**Extracted information**

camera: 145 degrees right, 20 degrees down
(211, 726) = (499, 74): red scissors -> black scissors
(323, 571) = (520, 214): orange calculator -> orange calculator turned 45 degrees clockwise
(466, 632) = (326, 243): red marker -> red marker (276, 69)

* * *

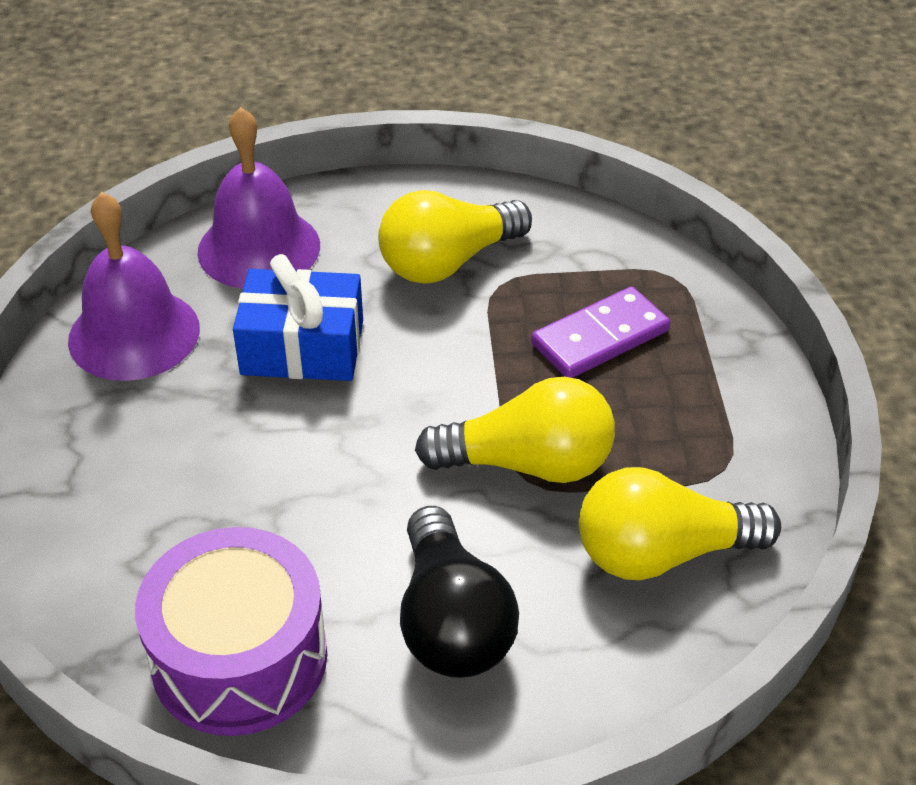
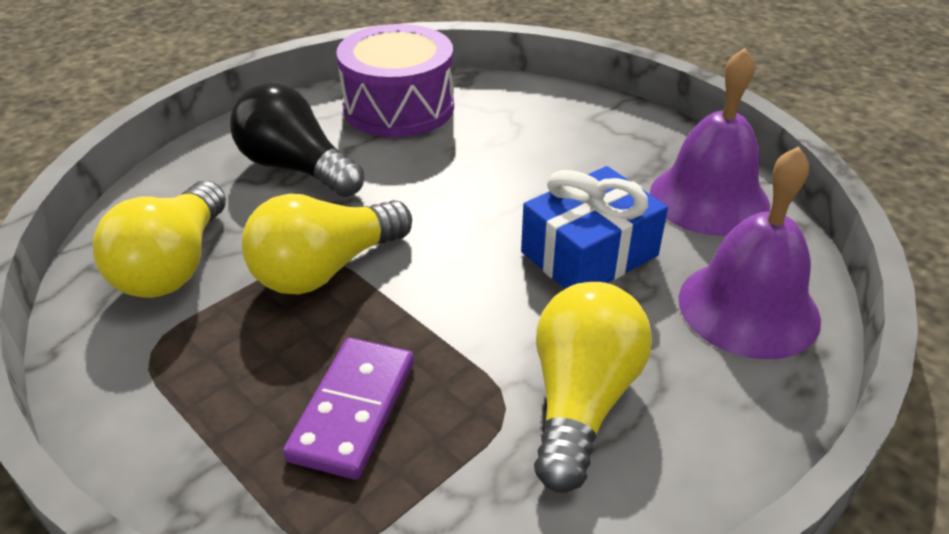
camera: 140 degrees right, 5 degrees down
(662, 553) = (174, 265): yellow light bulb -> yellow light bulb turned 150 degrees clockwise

---

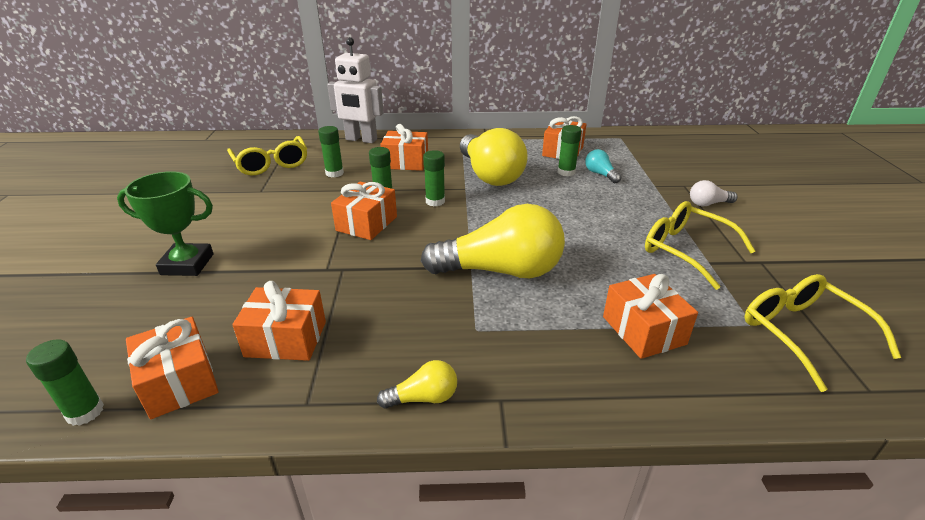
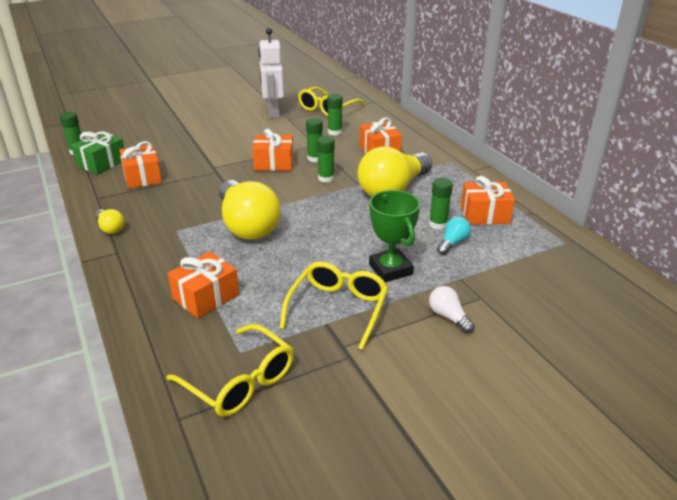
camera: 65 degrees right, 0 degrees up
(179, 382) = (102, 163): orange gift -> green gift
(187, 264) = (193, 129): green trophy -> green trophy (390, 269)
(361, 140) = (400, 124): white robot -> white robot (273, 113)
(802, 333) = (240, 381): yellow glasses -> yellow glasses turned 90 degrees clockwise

**Exercise details**
Every line from the line containing "(323, 571) = (520, 214): orange" through the line containing "(466, 632) = (326, 243): red" in the records above must be retyped exactly. Leave out the rest.

**Output of the exercise**
(323, 571) = (520, 214): orange calculator -> orange calculator turned 45 degrees clockwise
(466, 632) = (326, 243): red marker -> red marker (276, 69)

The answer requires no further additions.